=== Begin Enclosure ===

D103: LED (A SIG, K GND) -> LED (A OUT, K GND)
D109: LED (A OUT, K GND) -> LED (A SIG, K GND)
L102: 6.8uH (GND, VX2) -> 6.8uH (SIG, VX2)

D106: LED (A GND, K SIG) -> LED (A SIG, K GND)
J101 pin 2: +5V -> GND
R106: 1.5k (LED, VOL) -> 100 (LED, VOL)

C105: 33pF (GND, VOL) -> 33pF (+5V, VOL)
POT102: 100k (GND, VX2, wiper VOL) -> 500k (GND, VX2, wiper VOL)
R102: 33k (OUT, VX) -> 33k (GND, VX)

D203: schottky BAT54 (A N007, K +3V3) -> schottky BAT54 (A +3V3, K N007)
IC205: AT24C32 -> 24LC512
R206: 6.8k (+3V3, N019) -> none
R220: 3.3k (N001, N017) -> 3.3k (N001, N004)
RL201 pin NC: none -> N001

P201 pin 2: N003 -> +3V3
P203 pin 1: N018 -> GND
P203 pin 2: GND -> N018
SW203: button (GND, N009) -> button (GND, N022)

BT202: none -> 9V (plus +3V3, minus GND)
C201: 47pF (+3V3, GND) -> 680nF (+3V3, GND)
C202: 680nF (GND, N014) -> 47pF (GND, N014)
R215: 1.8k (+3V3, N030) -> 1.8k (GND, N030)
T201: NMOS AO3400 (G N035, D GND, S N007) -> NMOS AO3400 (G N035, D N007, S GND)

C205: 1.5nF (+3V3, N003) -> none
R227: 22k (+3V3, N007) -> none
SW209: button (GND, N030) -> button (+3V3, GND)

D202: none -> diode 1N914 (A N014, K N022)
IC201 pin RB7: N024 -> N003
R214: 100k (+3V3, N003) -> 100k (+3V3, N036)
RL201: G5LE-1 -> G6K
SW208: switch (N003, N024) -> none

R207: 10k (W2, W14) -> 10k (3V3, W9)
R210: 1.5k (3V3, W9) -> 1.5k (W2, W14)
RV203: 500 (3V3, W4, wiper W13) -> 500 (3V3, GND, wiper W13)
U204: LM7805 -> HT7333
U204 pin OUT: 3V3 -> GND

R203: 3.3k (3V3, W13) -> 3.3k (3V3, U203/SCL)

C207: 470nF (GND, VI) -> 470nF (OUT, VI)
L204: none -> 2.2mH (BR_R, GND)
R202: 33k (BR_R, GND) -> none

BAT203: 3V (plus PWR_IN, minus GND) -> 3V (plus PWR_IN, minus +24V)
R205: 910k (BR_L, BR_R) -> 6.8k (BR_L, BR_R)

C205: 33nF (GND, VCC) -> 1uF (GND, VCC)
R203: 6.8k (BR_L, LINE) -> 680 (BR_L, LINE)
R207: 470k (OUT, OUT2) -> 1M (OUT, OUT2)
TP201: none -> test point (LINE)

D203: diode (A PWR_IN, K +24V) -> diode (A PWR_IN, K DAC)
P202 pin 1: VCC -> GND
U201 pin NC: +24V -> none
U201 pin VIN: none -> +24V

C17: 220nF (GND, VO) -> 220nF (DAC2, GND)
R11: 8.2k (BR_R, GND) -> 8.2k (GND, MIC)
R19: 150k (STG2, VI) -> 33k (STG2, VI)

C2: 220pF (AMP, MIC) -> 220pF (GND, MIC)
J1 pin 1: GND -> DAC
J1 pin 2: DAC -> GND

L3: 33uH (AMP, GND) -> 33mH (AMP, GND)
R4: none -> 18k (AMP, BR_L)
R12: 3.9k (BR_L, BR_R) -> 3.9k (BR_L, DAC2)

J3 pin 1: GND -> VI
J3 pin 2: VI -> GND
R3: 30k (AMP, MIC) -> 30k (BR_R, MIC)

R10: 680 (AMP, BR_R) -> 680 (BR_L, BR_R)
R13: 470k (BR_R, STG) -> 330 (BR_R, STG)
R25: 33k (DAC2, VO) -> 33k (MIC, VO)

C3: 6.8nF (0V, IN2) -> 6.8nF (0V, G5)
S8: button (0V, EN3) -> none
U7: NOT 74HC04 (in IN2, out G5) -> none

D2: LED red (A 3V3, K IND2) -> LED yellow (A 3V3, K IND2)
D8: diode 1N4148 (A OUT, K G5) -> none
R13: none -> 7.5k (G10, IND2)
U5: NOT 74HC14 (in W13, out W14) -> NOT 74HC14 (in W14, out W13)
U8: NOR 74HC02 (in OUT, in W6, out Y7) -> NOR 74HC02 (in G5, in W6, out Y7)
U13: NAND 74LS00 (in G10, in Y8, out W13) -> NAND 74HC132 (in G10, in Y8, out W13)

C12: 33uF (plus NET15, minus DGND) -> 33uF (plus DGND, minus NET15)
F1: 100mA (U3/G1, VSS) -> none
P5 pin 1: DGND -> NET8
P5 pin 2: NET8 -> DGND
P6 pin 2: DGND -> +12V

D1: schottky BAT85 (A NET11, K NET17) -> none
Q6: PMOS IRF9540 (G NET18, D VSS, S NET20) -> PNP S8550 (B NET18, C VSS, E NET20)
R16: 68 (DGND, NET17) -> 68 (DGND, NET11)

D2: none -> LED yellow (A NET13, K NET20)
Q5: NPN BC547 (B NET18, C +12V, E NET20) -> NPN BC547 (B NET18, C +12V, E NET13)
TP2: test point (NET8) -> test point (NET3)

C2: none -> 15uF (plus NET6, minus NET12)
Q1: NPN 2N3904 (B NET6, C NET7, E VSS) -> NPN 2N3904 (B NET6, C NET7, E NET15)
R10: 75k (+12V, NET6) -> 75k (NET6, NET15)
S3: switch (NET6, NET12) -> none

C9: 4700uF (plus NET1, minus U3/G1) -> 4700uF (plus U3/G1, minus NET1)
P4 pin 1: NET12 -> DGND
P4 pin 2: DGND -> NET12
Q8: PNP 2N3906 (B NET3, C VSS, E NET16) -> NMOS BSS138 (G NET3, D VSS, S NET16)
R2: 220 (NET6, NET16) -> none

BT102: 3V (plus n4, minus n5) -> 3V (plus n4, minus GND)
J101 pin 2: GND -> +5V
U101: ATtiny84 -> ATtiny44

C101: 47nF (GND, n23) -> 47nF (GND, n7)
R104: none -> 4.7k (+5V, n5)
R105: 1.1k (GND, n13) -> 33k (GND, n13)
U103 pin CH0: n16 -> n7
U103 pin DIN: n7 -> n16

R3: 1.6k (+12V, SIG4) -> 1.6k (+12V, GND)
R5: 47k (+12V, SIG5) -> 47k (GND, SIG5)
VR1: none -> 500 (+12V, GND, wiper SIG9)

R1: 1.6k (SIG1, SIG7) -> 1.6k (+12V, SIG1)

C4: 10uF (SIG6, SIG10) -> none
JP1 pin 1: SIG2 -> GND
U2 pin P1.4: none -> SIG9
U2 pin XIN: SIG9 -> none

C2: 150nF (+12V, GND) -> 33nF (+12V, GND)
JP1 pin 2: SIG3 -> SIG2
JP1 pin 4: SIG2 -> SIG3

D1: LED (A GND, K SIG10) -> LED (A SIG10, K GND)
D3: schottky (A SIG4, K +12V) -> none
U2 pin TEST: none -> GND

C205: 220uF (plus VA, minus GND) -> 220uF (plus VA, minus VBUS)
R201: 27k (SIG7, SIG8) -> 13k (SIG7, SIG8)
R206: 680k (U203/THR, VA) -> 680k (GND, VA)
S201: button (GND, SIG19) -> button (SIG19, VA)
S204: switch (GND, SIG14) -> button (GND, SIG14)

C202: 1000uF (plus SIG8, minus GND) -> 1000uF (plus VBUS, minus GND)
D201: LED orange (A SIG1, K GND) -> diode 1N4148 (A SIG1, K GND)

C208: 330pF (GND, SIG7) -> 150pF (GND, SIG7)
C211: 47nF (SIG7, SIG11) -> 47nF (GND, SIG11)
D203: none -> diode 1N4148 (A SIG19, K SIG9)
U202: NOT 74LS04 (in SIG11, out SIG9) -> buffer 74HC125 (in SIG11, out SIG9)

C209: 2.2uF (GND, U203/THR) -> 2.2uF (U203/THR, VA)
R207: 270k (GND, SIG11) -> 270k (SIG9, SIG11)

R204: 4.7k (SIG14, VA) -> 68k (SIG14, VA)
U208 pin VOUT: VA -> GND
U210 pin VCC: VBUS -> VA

=== End Enclosure ===

■ **Work to be completed**: Please reproduce exactly the lines above, beginning with the first and ending with the line that contains "R12: 3.9k (BR_L, BR_R) -> 3.9k (BR_L, DAC2)", and include nothing outside that range.

■ **Solution for this task**:
D103: LED (A SIG, K GND) -> LED (A OUT, K GND)
D109: LED (A OUT, K GND) -> LED (A SIG, K GND)
L102: 6.8uH (GND, VX2) -> 6.8uH (SIG, VX2)

D106: LED (A GND, K SIG) -> LED (A SIG, K GND)
J101 pin 2: +5V -> GND
R106: 1.5k (LED, VOL) -> 100 (LED, VOL)

C105: 33pF (GND, VOL) -> 33pF (+5V, VOL)
POT102: 100k (GND, VX2, wiper VOL) -> 500k (GND, VX2, wiper VOL)
R102: 33k (OUT, VX) -> 33k (GND, VX)

D203: schottky BAT54 (A N007, K +3V3) -> schottky BAT54 (A +3V3, K N007)
IC205: AT24C32 -> 24LC512
R206: 6.8k (+3V3, N019) -> none
R220: 3.3k (N001, N017) -> 3.3k (N001, N004)
RL201 pin NC: none -> N001

P201 pin 2: N003 -> +3V3
P203 pin 1: N018 -> GND
P203 pin 2: GND -> N018
SW203: button (GND, N009) -> button (GND, N022)

BT202: none -> 9V (plus +3V3, minus GND)
C201: 47pF (+3V3, GND) -> 680nF (+3V3, GND)
C202: 680nF (GND, N014) -> 47pF (GND, N014)
R215: 1.8k (+3V3, N030) -> 1.8k (GND, N030)
T201: NMOS AO3400 (G N035, D GND, S N007) -> NMOS AO3400 (G N035, D N007, S GND)

C205: 1.5nF (+3V3, N003) -> none
R227: 22k (+3V3, N007) -> none
SW209: button (GND, N030) -> button (+3V3, GND)

D202: none -> diode 1N914 (A N014, K N022)
IC201 pin RB7: N024 -> N003
R214: 100k (+3V3, N003) -> 100k (+3V3, N036)
RL201: G5LE-1 -> G6K
SW208: switch (N003, N024) -> none

R207: 10k (W2, W14) -> 10k (3V3, W9)
R210: 1.5k (3V3, W9) -> 1.5k (W2, W14)
RV203: 500 (3V3, W4, wiper W13) -> 500 (3V3, GND, wiper W13)
U204: LM7805 -> HT7333
U204 pin OUT: 3V3 -> GND

R203: 3.3k (3V3, W13) -> 3.3k (3V3, U203/SCL)

C207: 470nF (GND, VI) -> 470nF (OUT, VI)
L204: none -> 2.2mH (BR_R, GND)
R202: 33k (BR_R, GND) -> none

BAT203: 3V (plus PWR_IN, minus GND) -> 3V (plus PWR_IN, minus +24V)
R205: 910k (BR_L, BR_R) -> 6.8k (BR_L, BR_R)

C205: 33nF (GND, VCC) -> 1uF (GND, VCC)
R203: 6.8k (BR_L, LINE) -> 680 (BR_L, LINE)
R207: 470k (OUT, OUT2) -> 1M (OUT, OUT2)
TP201: none -> test point (LINE)

D203: diode (A PWR_IN, K +24V) -> diode (A PWR_IN, K DAC)
P202 pin 1: VCC -> GND
U201 pin NC: +24V -> none
U201 pin VIN: none -> +24V

C17: 220nF (GND, VO) -> 220nF (DAC2, GND)
R11: 8.2k (BR_R, GND) -> 8.2k (GND, MIC)
R19: 150k (STG2, VI) -> 33k (STG2, VI)

C2: 220pF (AMP, MIC) -> 220pF (GND, MIC)
J1 pin 1: GND -> DAC
J1 pin 2: DAC -> GND

L3: 33uH (AMP, GND) -> 33mH (AMP, GND)
R4: none -> 18k (AMP, BR_L)
R12: 3.9k (BR_L, BR_R) -> 3.9k (BR_L, DAC2)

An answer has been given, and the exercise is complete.